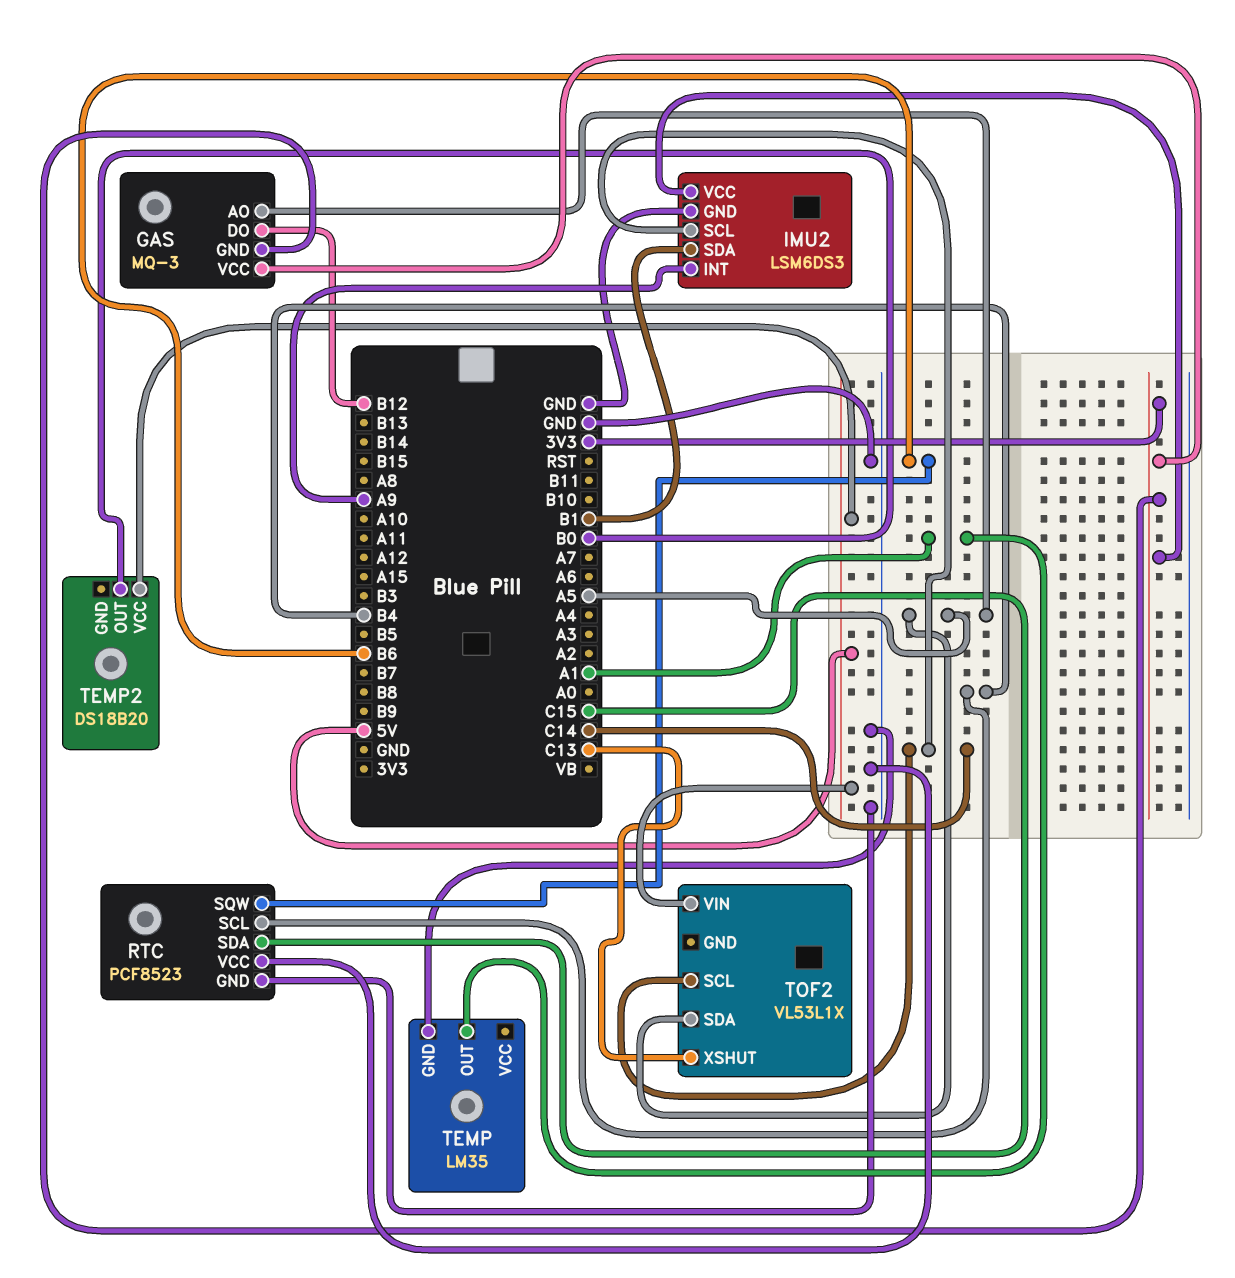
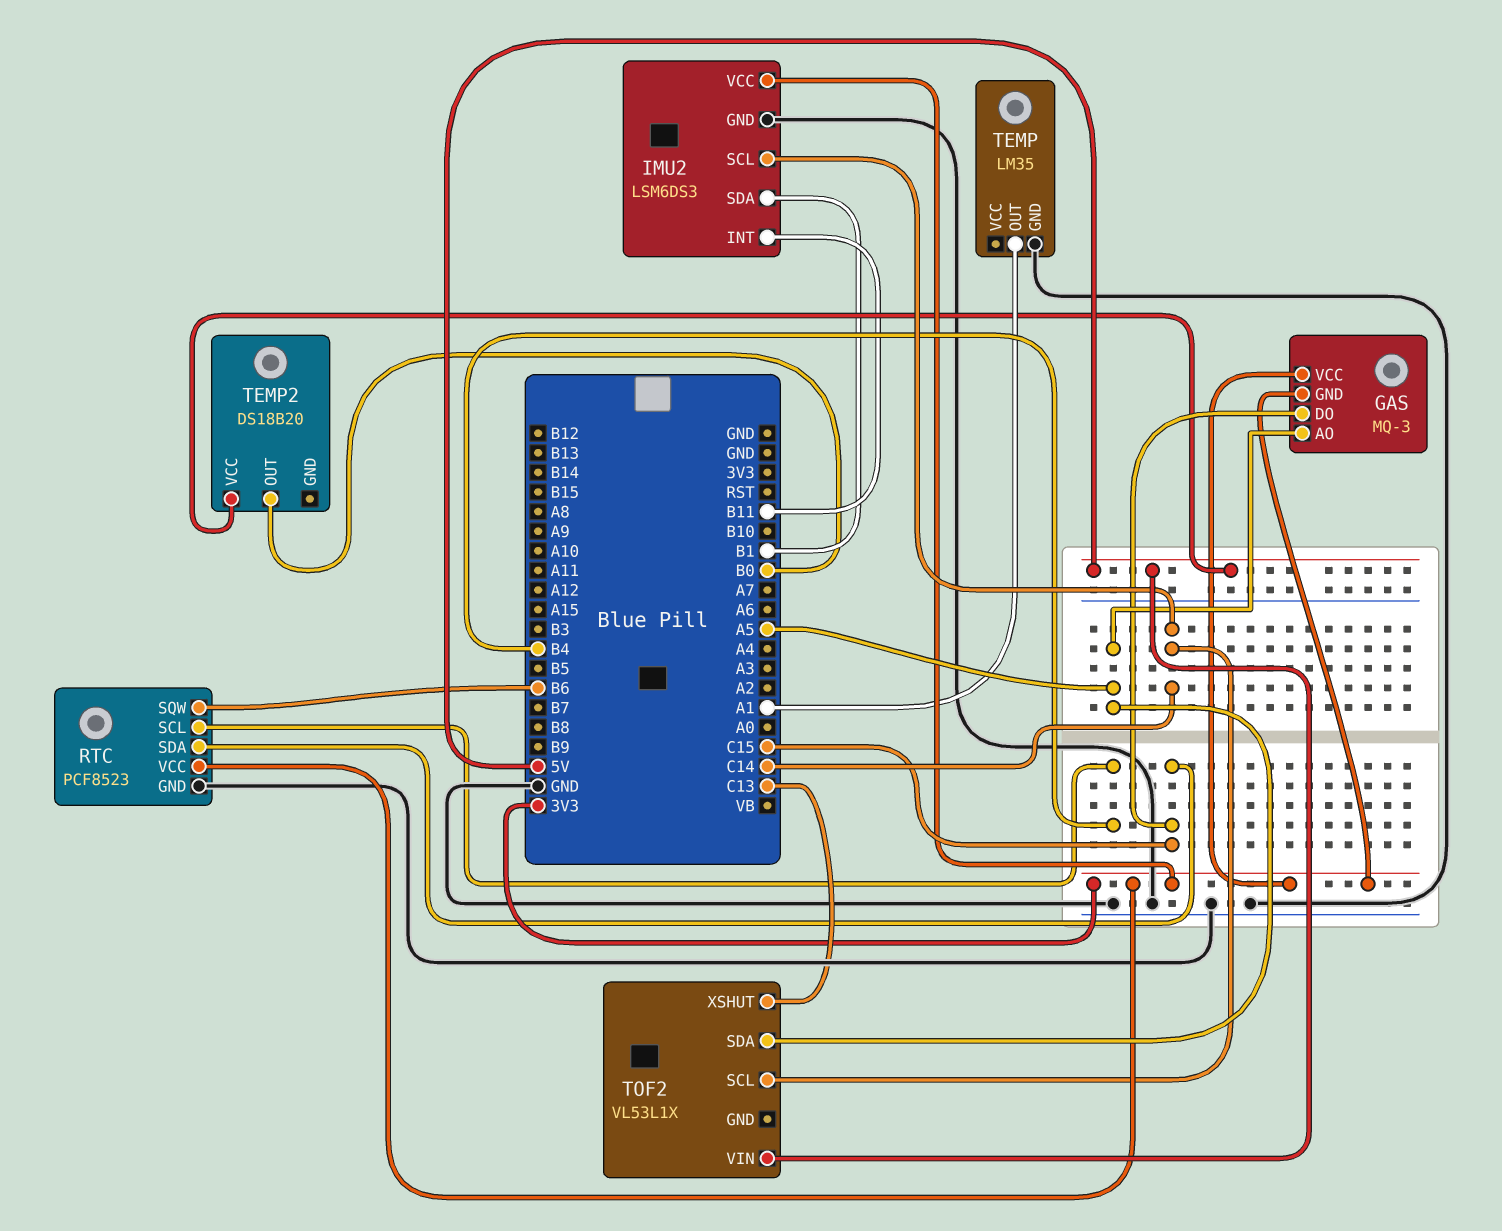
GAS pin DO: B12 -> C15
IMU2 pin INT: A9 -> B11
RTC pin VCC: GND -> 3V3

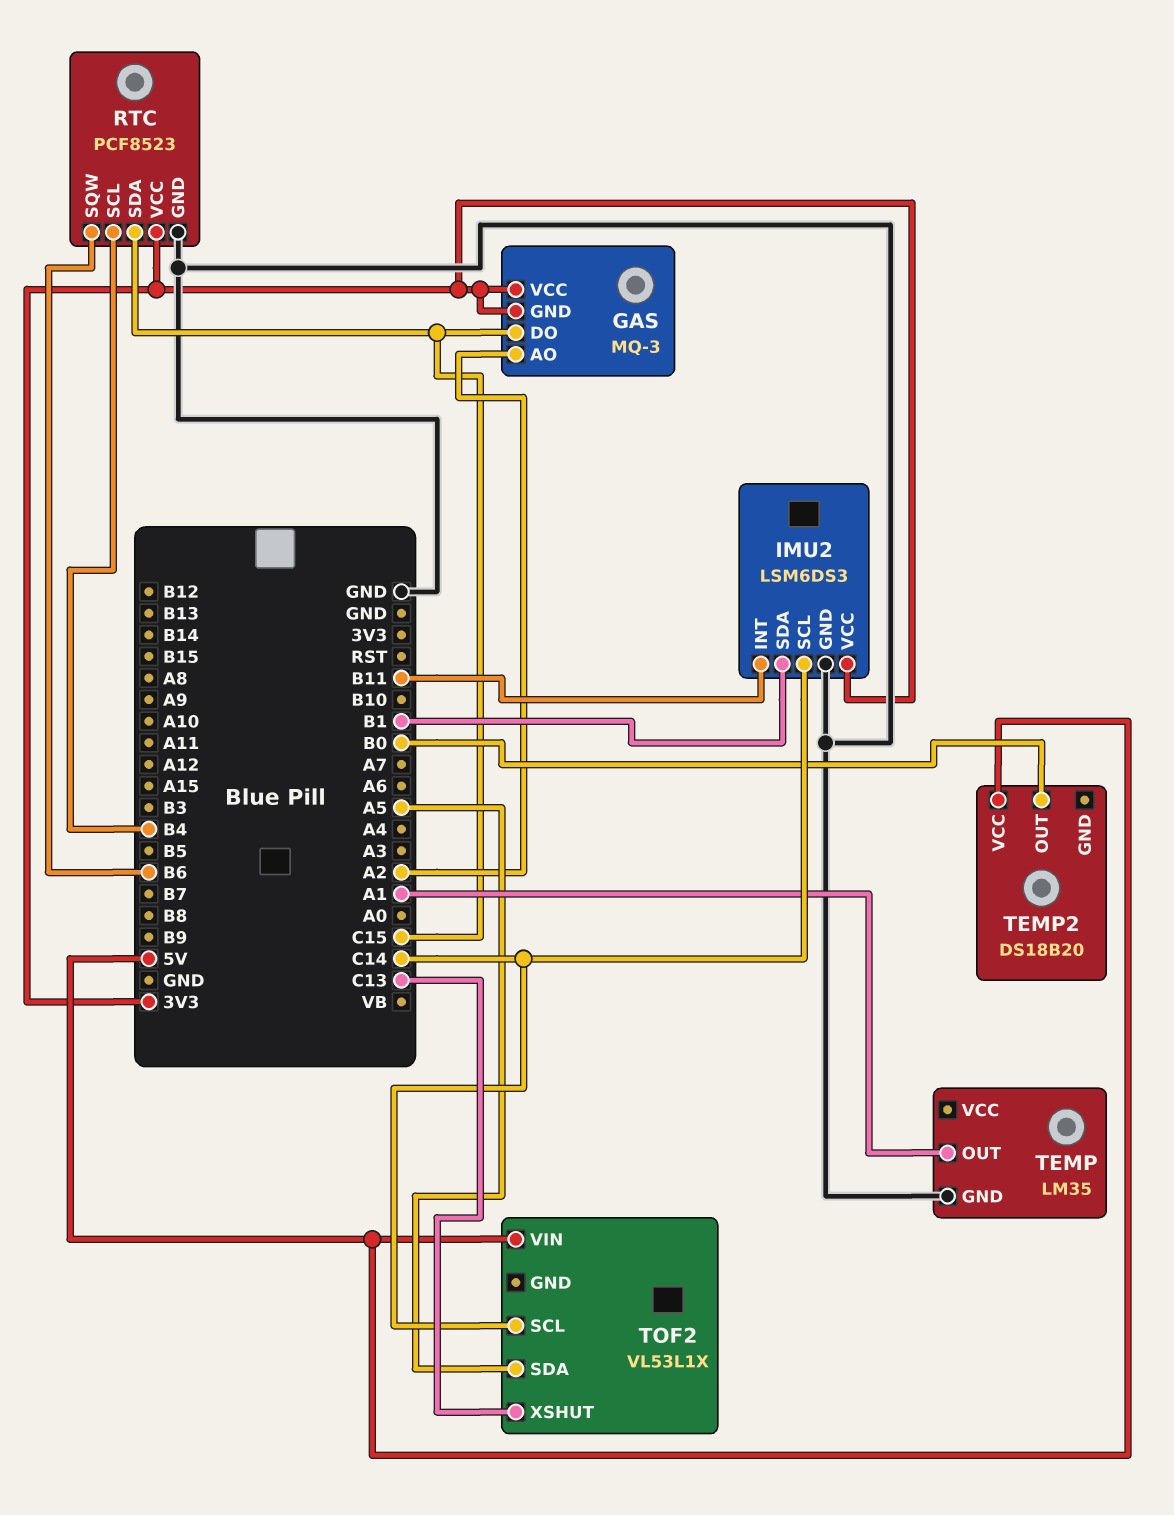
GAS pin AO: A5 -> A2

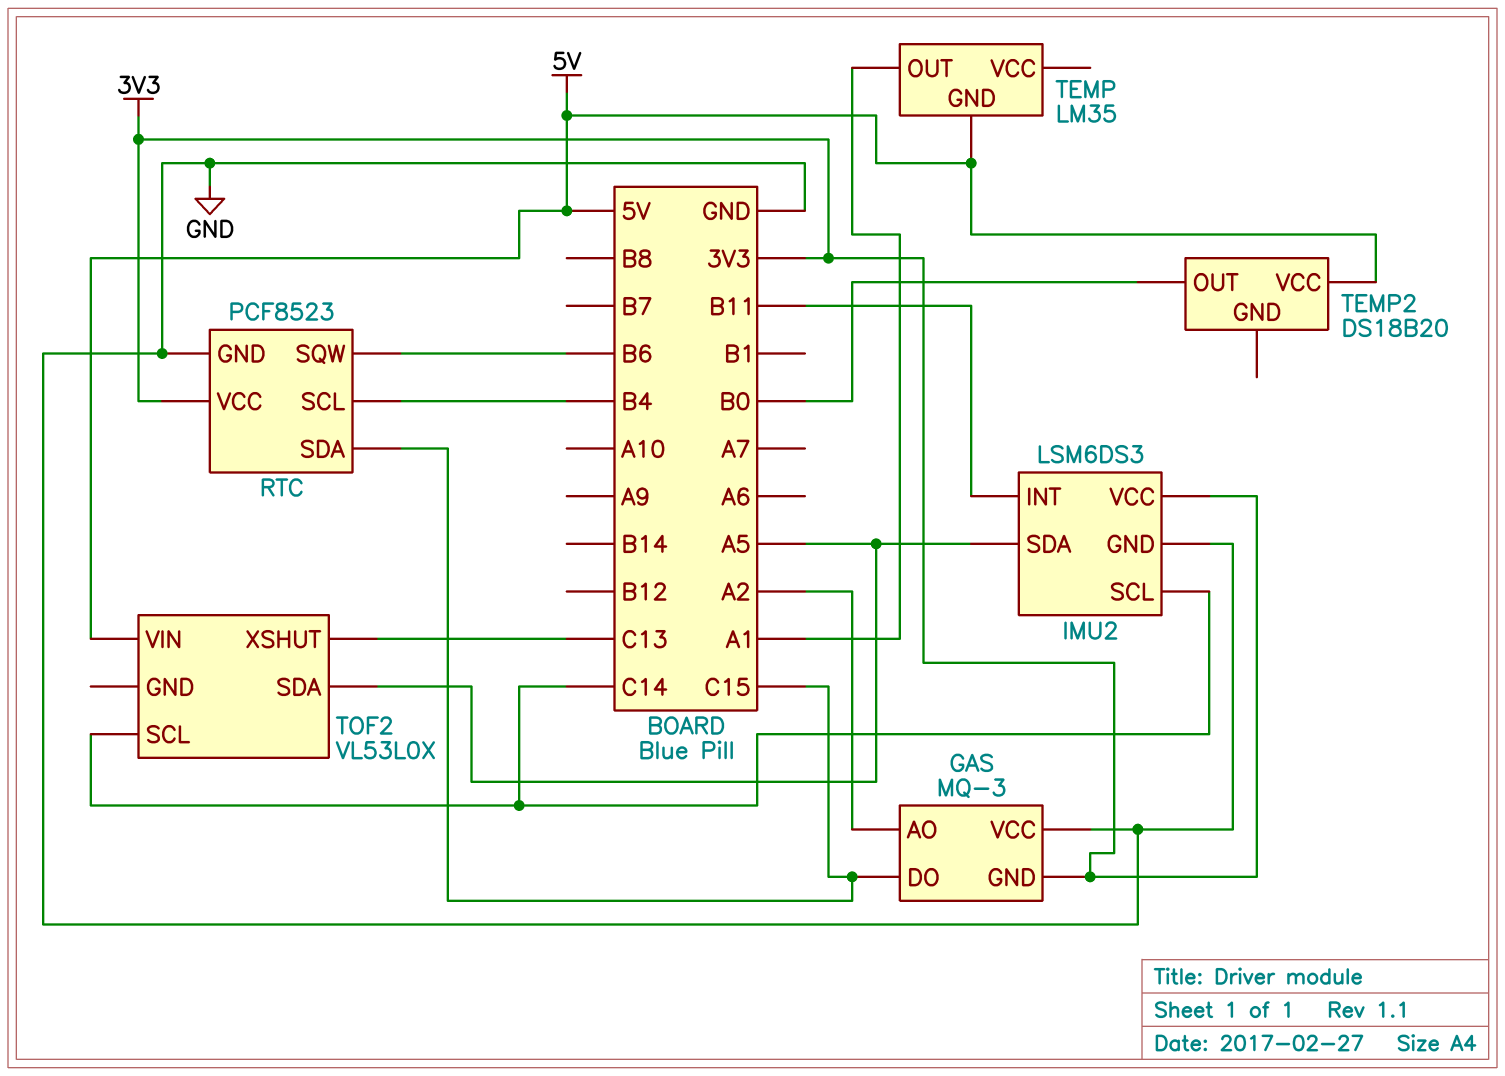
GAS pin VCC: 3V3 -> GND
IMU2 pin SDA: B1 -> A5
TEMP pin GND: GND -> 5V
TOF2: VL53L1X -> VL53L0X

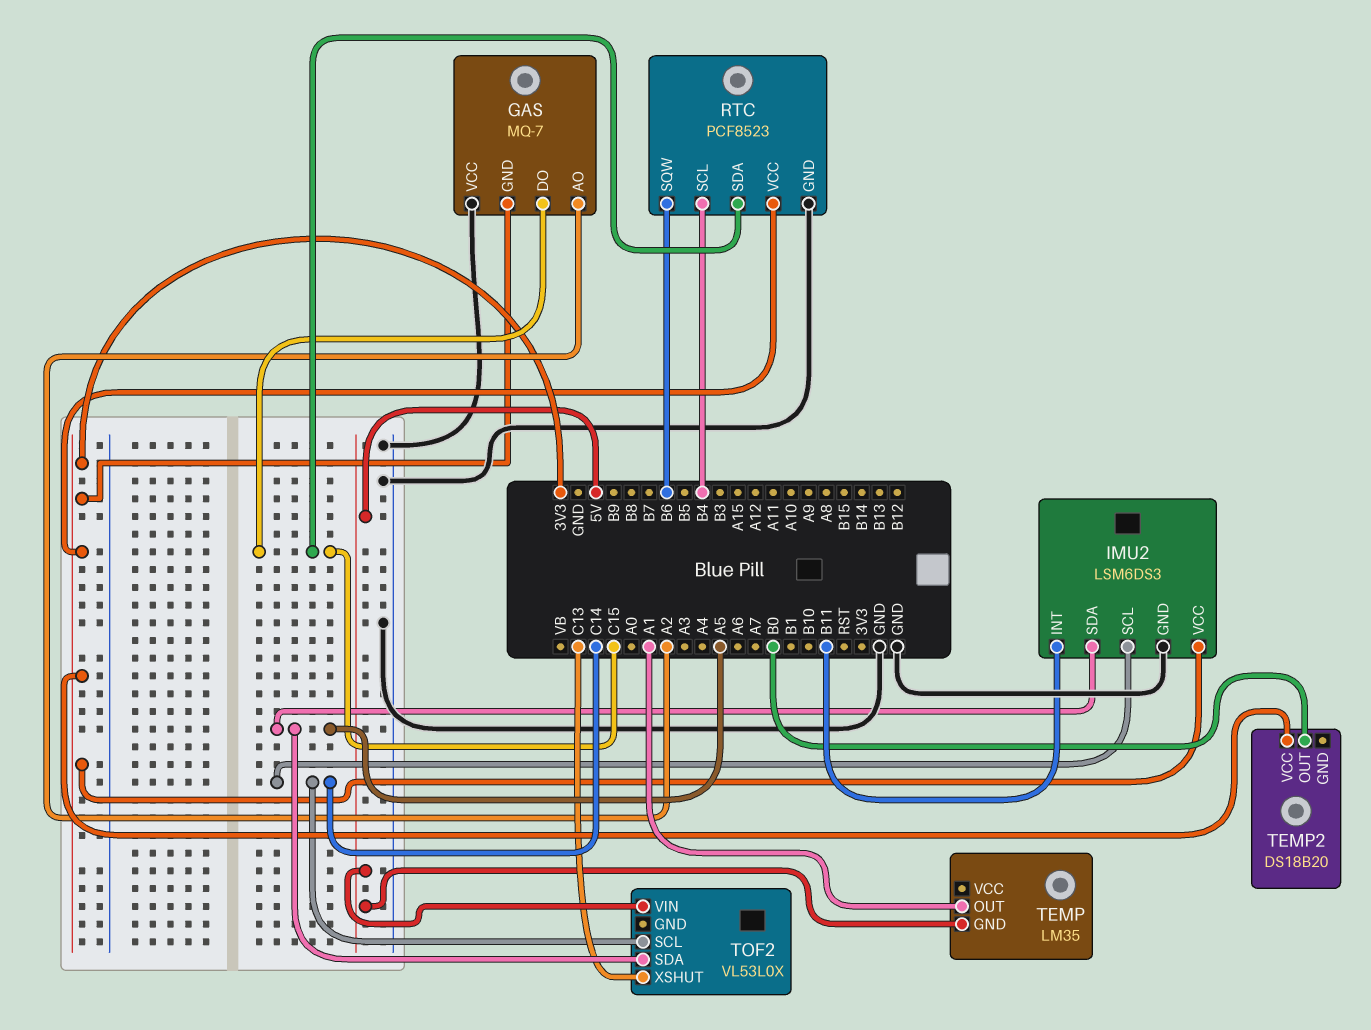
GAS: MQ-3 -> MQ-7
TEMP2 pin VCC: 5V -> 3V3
====
_Required work_
The lines from the one containing "IMU2 pin INT: A9 -> B11" through the end of the data above are to be copied exactly, both ends included, and pictures are to be omitted.

_Answer below_
IMU2 pin INT: A9 -> B11
RTC pin VCC: GND -> 3V3

GAS pin AO: A5 -> A2

GAS pin VCC: 3V3 -> GND
IMU2 pin SDA: B1 -> A5
TEMP pin GND: GND -> 5V
TOF2: VL53L1X -> VL53L0X

GAS: MQ-3 -> MQ-7
TEMP2 pin VCC: 5V -> 3V3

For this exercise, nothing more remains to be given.